# Activity:
Return each line of the entries that mentions the word "bucket".

══ Data to process ══

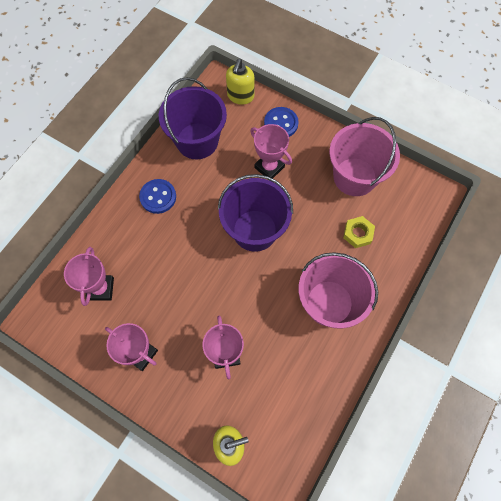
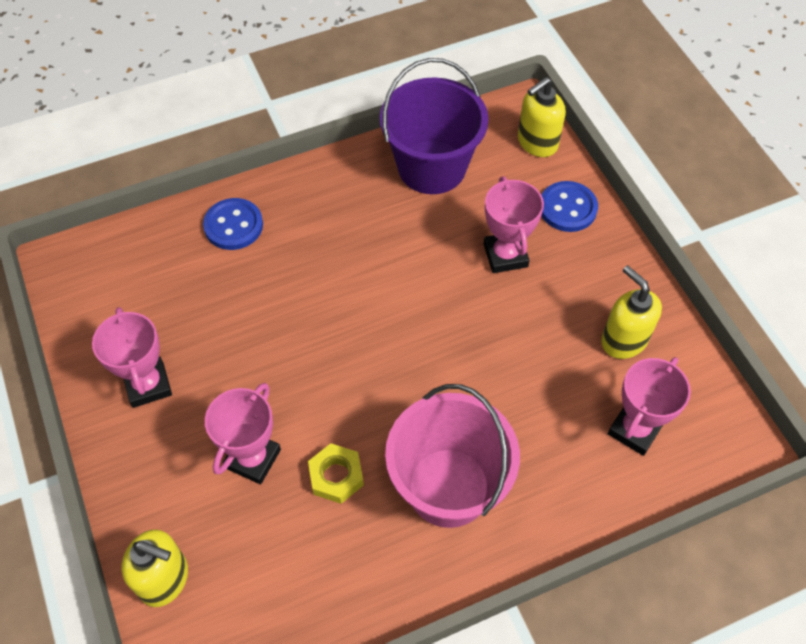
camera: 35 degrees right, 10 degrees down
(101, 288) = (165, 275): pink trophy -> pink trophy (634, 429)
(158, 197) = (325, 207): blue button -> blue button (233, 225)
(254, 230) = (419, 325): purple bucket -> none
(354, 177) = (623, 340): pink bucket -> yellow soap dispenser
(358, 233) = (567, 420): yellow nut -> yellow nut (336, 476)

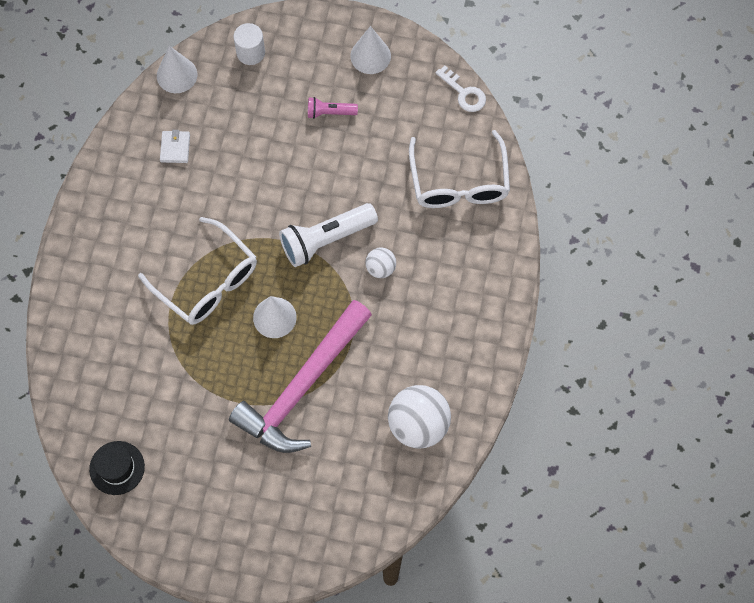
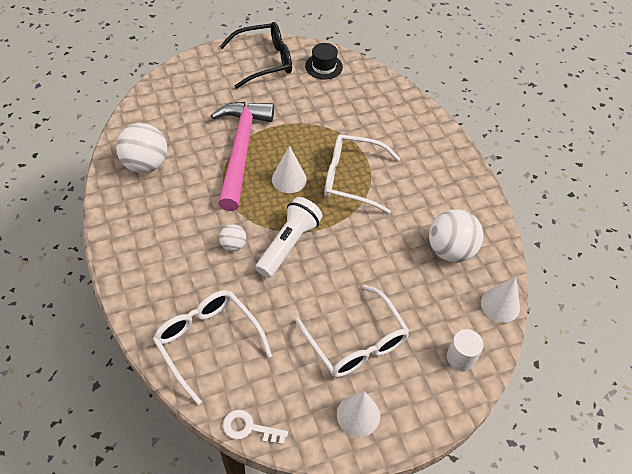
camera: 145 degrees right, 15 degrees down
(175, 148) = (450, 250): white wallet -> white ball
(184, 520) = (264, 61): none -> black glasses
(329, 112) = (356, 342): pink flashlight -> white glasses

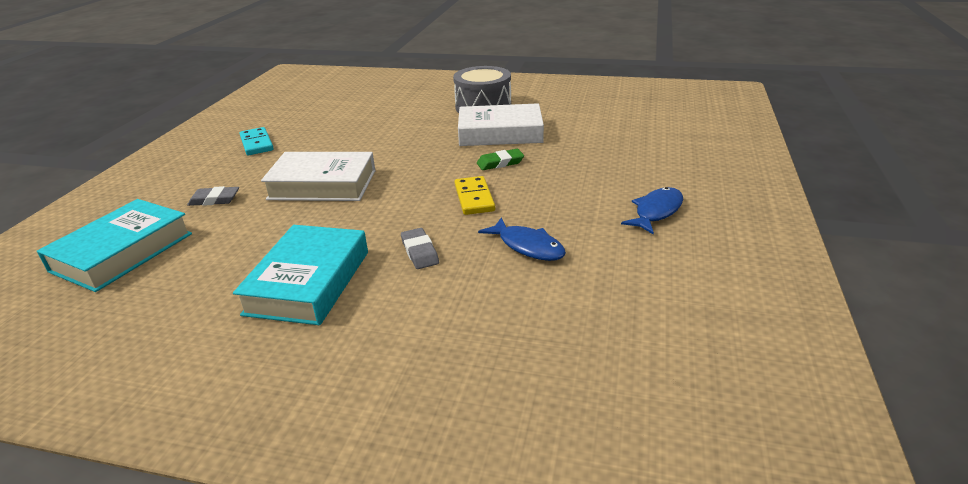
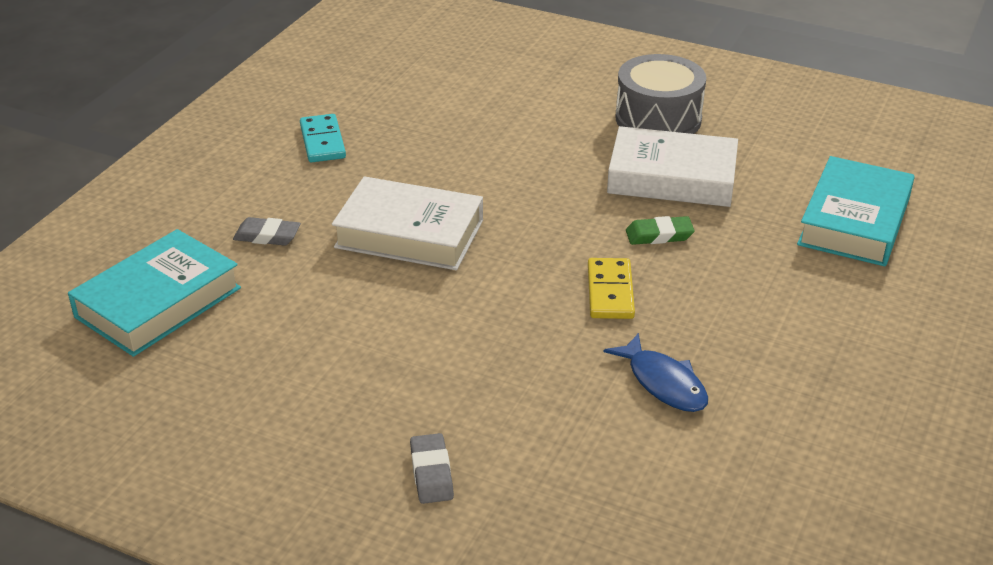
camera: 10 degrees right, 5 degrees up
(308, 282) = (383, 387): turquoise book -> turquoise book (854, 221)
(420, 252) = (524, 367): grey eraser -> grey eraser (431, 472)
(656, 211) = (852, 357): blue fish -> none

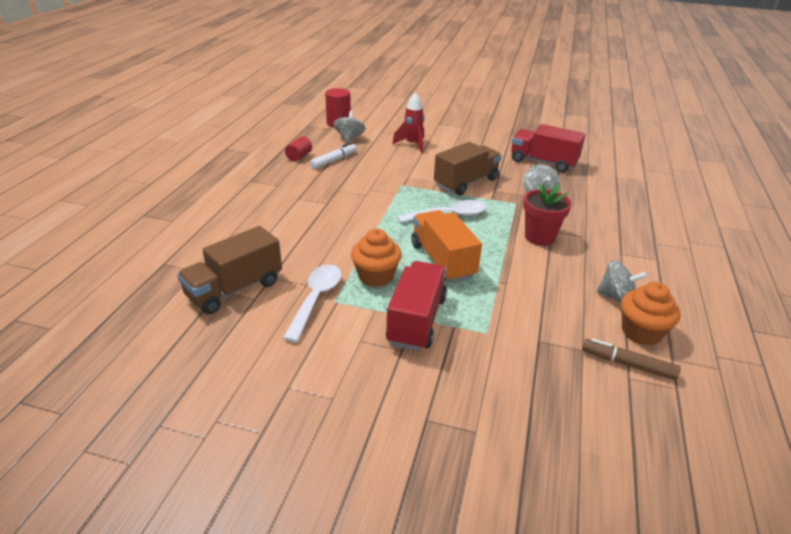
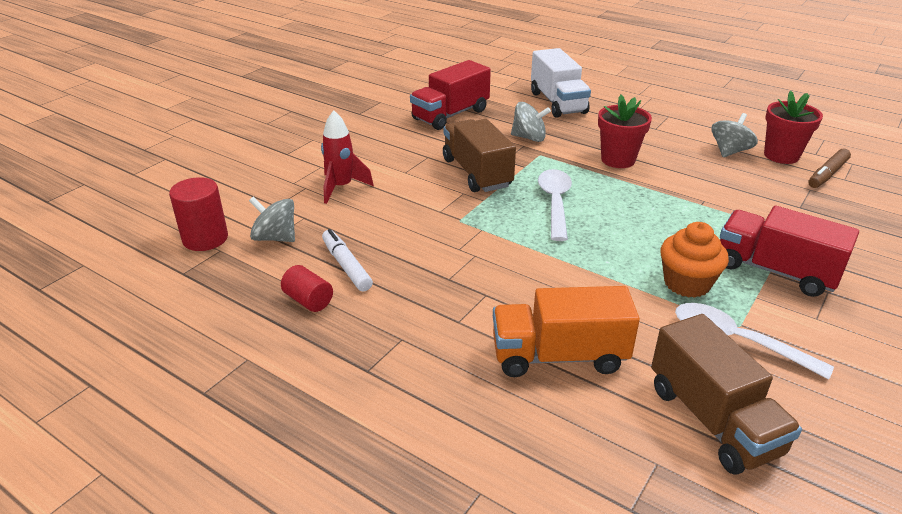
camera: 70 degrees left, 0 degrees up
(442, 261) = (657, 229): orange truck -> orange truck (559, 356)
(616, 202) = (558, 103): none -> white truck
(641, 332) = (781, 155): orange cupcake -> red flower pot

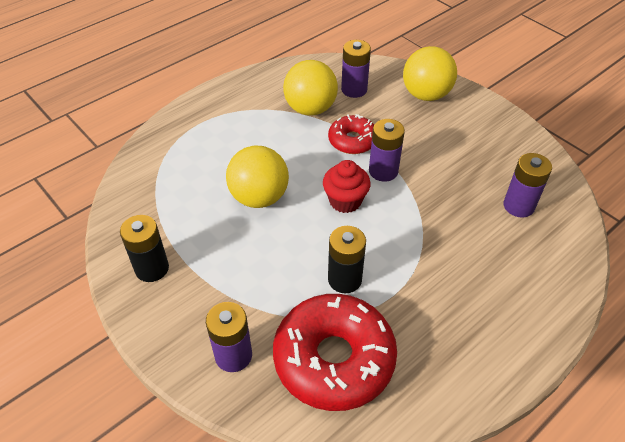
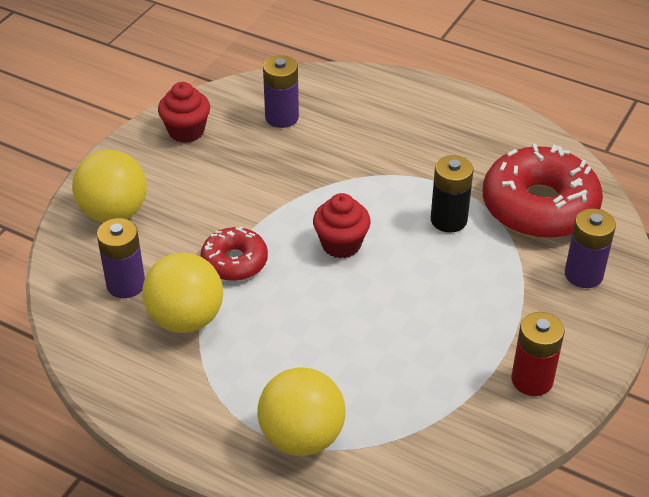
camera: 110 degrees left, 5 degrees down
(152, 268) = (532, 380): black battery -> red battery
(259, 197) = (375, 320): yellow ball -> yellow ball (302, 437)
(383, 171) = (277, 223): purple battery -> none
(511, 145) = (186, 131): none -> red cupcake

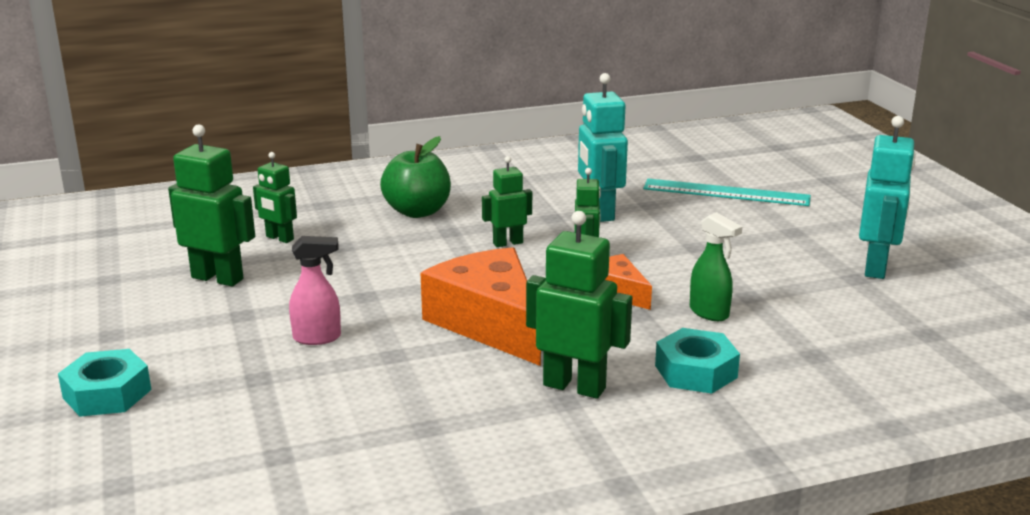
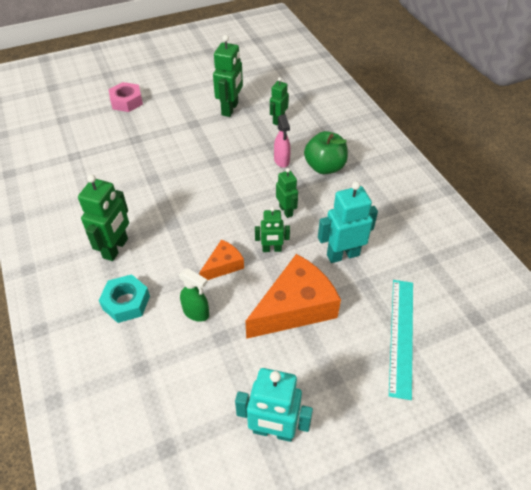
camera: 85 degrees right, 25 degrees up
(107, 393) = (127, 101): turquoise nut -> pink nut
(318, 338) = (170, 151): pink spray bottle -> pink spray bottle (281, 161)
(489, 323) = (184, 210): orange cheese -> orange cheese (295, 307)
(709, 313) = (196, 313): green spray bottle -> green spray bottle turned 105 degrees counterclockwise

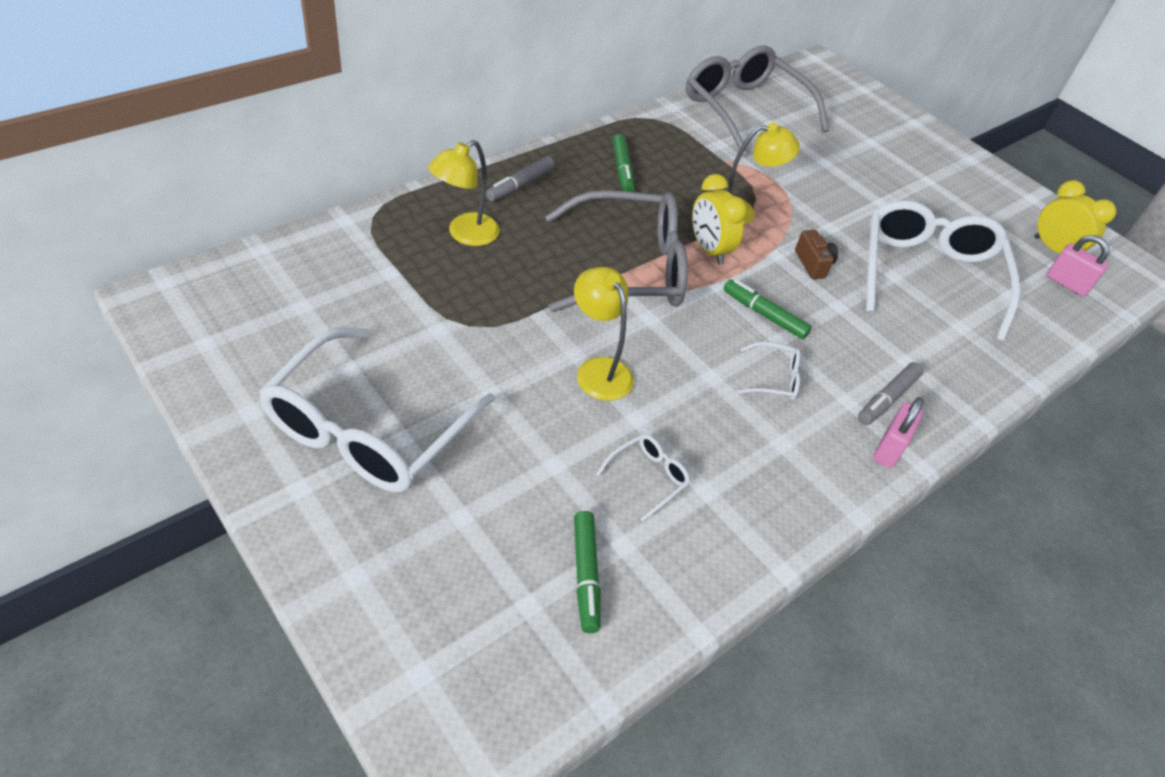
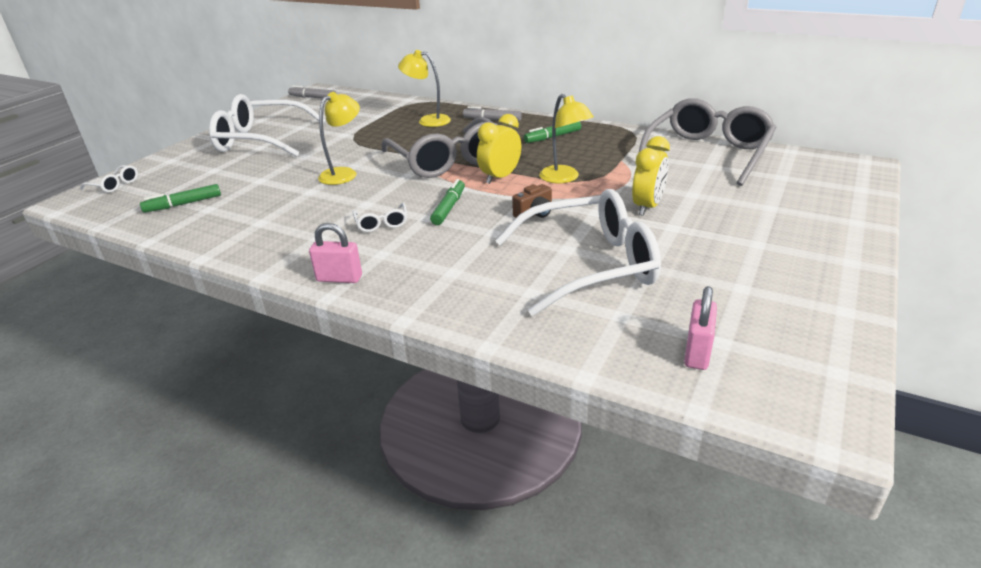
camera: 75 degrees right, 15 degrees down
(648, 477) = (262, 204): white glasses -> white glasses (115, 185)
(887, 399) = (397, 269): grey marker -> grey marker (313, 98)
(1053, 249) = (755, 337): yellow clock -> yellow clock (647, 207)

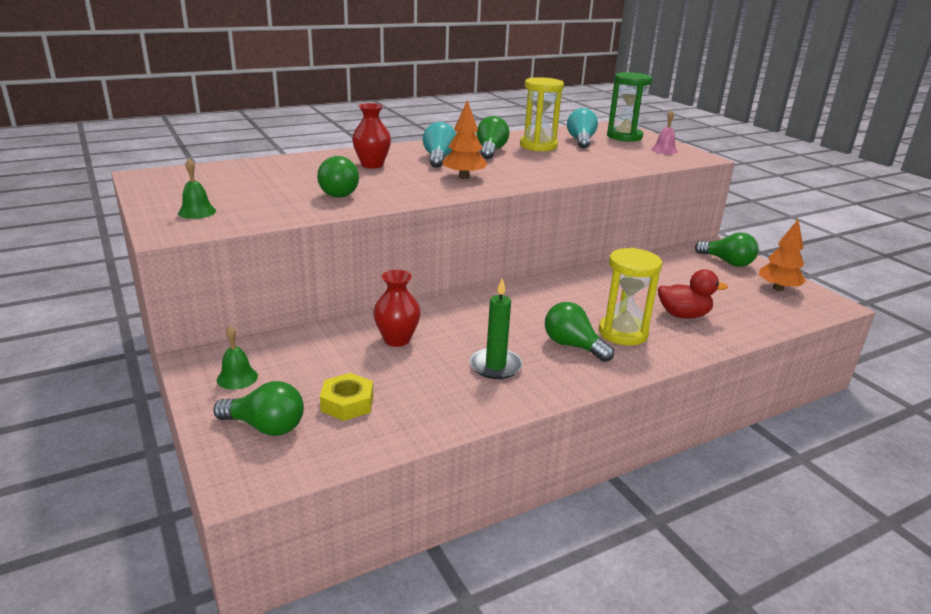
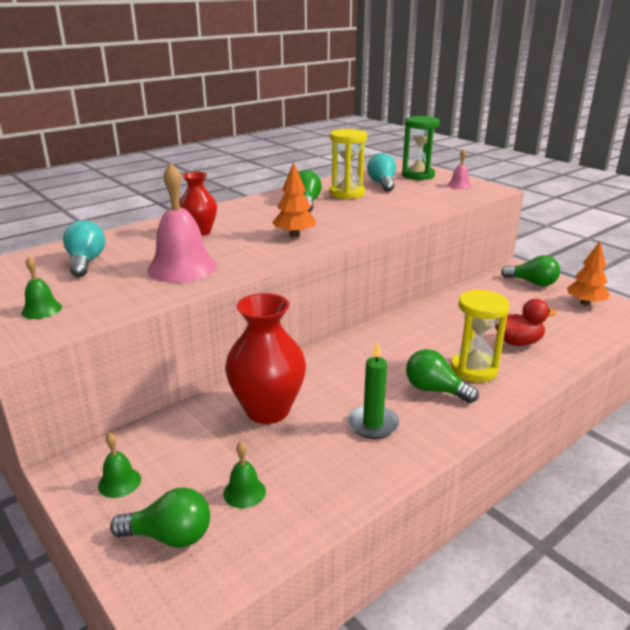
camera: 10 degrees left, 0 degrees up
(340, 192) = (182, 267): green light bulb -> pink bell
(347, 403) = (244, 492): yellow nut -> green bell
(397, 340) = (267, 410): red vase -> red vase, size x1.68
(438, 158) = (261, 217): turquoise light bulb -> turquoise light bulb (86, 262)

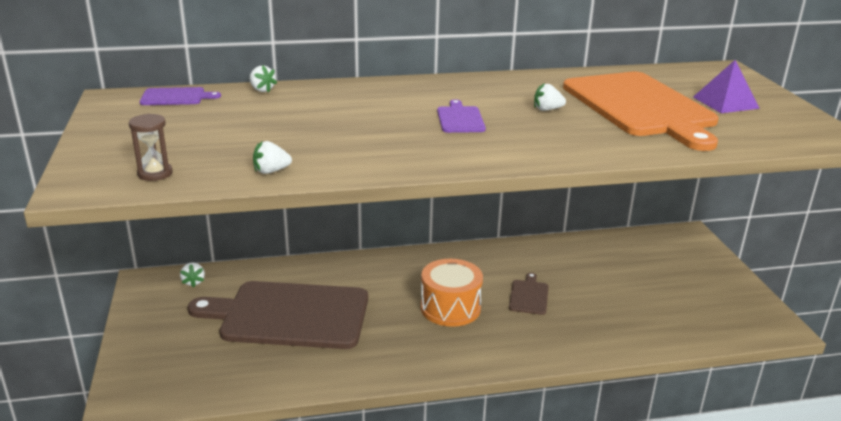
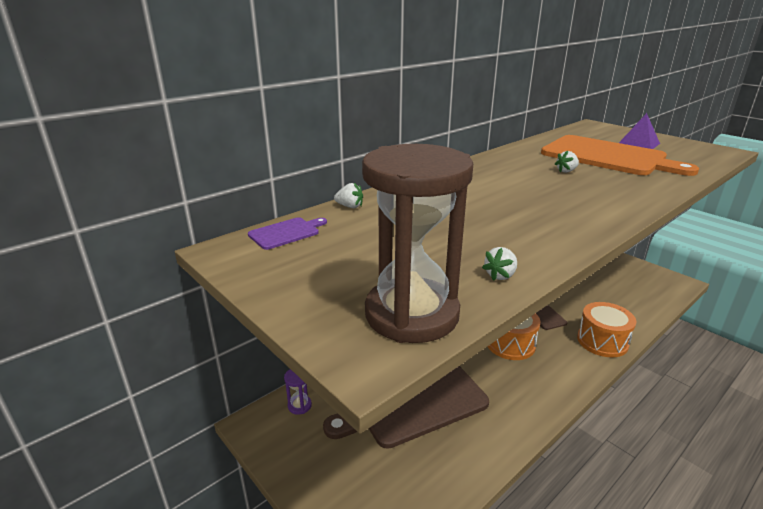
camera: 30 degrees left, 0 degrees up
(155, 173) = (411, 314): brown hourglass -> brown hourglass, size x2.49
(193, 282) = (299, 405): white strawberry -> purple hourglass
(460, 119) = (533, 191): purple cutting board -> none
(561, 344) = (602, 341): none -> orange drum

═══

# Completed task:
(254, 230) = (419, 325): purple bucket -> none
(354, 177) = (623, 340): pink bucket -> yellow soap dispenser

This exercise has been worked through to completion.